**YOUR OBJECTIVE**
Could you transcribe the entries below exactly, without any of the pictures?

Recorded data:
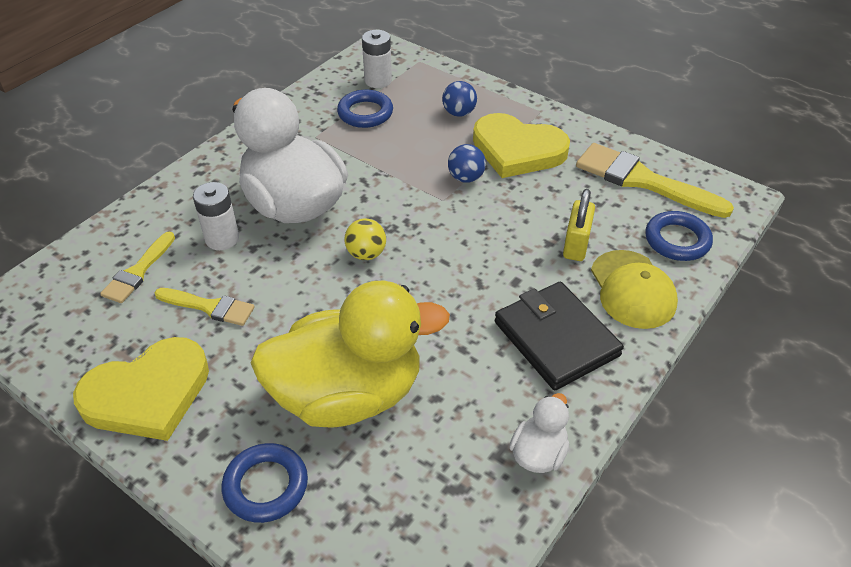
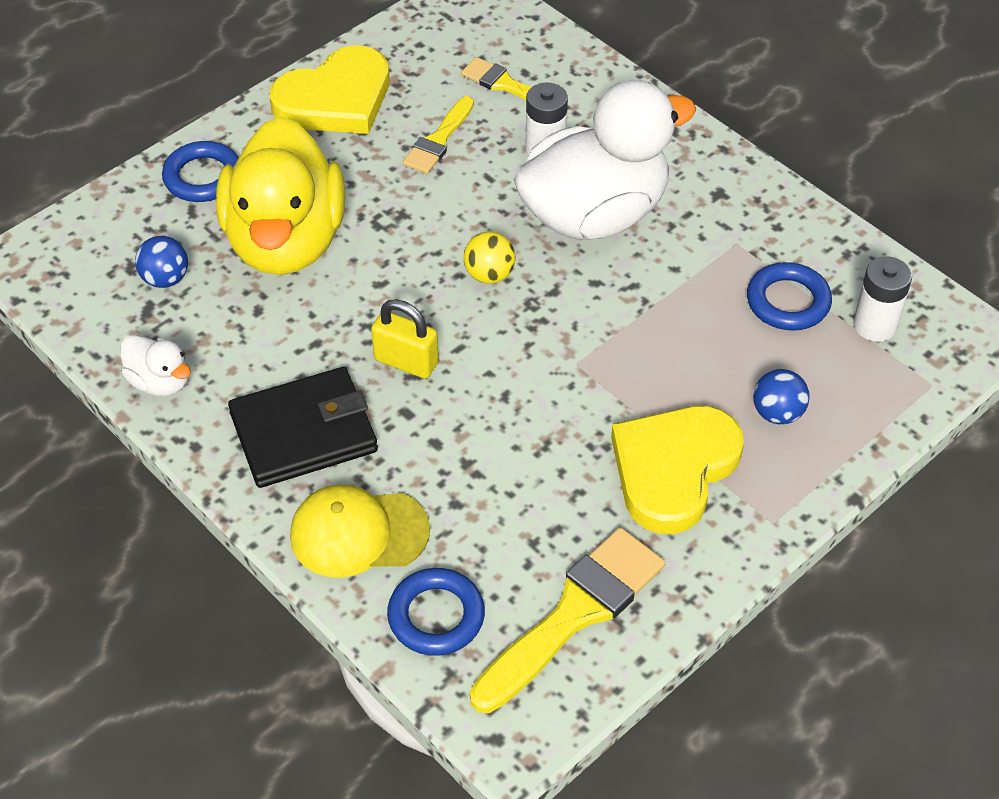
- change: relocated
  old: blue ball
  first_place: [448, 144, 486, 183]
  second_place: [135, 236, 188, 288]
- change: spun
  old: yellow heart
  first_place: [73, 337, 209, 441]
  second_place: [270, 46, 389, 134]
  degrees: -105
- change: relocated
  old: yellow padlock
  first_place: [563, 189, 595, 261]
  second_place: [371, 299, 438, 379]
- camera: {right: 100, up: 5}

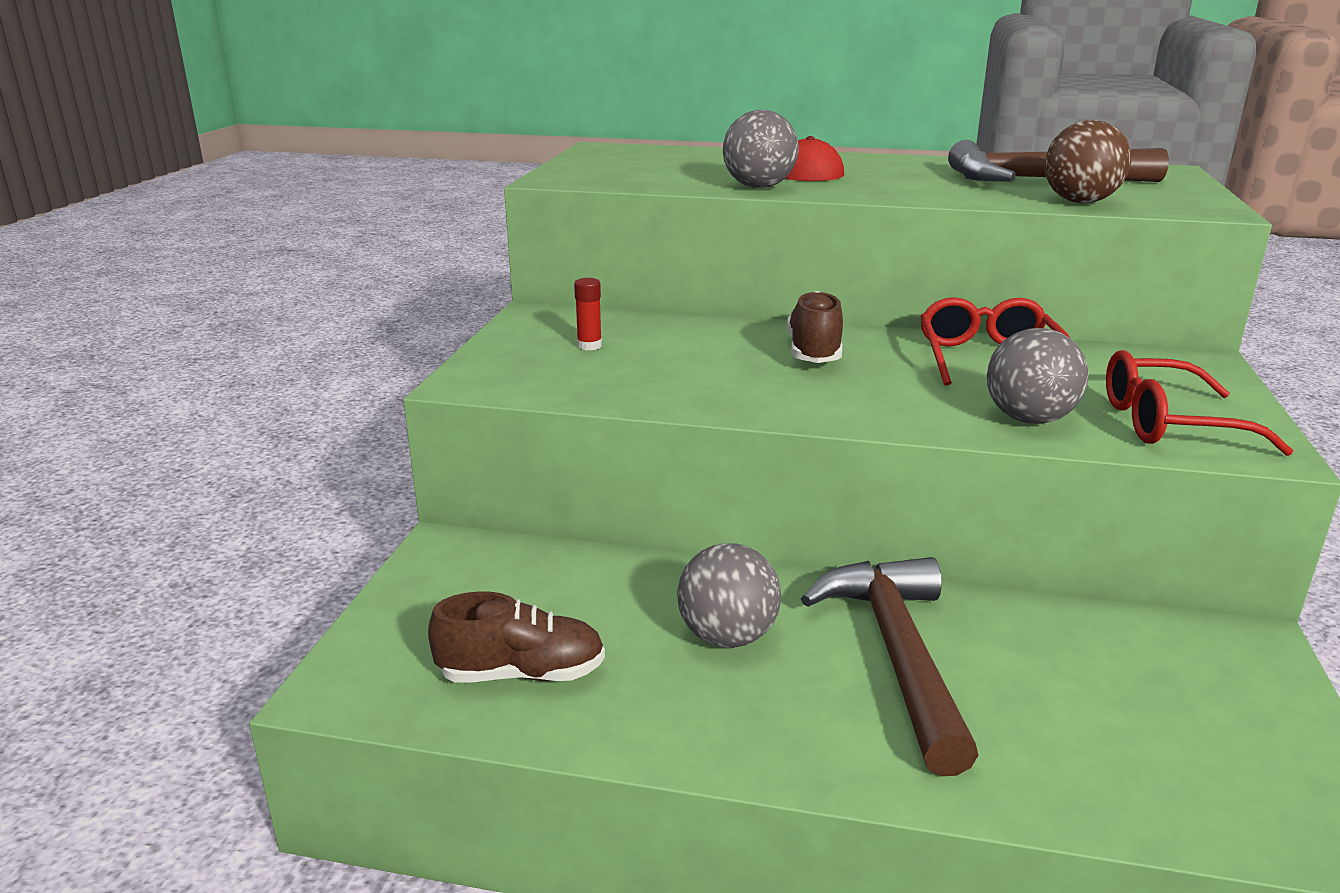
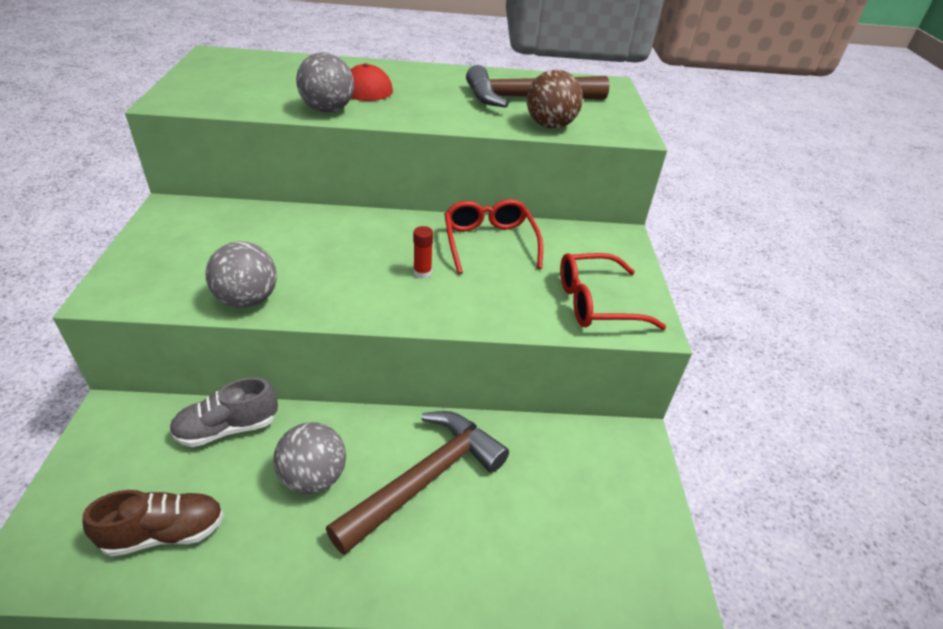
- change: appeared
  new: grey shoe
  second_place: [169, 377, 278, 447]
- change: relocated
  old: grey ball
  first_place: [987, 328, 1089, 424]
  second_place: [206, 241, 277, 308]
- change: spun
  old: brown hammer
  first_place: [801, 557, 978, 776]
  second_place: [326, 411, 509, 555]
  degrees: 60
- change: relocated
  old: red glue stick
  first_place: [574, 278, 602, 350]
  second_place: [413, 226, 433, 278]
- change: missing
  old: brown shoe
  first_place: [787, 291, 843, 363]
- camera: {right: -15, up: 15}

**ANSWER TO THIS TASK**
- change: relocated
  old: blue ball
  first_place: [448, 144, 486, 183]
  second_place: [135, 236, 188, 288]
- change: spun
  old: yellow heart
  first_place: [73, 337, 209, 441]
  second_place: [270, 46, 389, 134]
  degrees: -105
- change: relocated
  old: yellow padlock
  first_place: [563, 189, 595, 261]
  second_place: [371, 299, 438, 379]
- camera: {right: 100, up: 5}

- change: appeared
  new: grey shoe
  second_place: [169, 377, 278, 447]
- change: relocated
  old: grey ball
  first_place: [987, 328, 1089, 424]
  second_place: [206, 241, 277, 308]
- change: spun
  old: brown hammer
  first_place: [801, 557, 978, 776]
  second_place: [326, 411, 509, 555]
  degrees: 60
- change: relocated
  old: red glue stick
  first_place: [574, 278, 602, 350]
  second_place: [413, 226, 433, 278]
- change: missing
  old: brown shoe
  first_place: [787, 291, 843, 363]
- camera: {right: -15, up: 15}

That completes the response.